[Edit difference data]
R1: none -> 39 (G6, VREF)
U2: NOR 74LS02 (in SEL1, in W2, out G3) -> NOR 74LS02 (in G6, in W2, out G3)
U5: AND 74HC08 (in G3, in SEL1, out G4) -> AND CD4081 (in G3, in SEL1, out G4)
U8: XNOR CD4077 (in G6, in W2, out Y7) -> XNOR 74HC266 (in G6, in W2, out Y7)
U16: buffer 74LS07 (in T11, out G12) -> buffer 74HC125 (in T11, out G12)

→ THE PROBLEM
Each of the lines from the one holding "U8: XNOR CD4077" through the final line of the entries is to be set down exactly, and no others.

→ WRITTEN ANSWER
U8: XNOR CD4077 (in G6, in W2, out Y7) -> XNOR 74HC266 (in G6, in W2, out Y7)
U16: buffer 74LS07 (in T11, out G12) -> buffer 74HC125 (in T11, out G12)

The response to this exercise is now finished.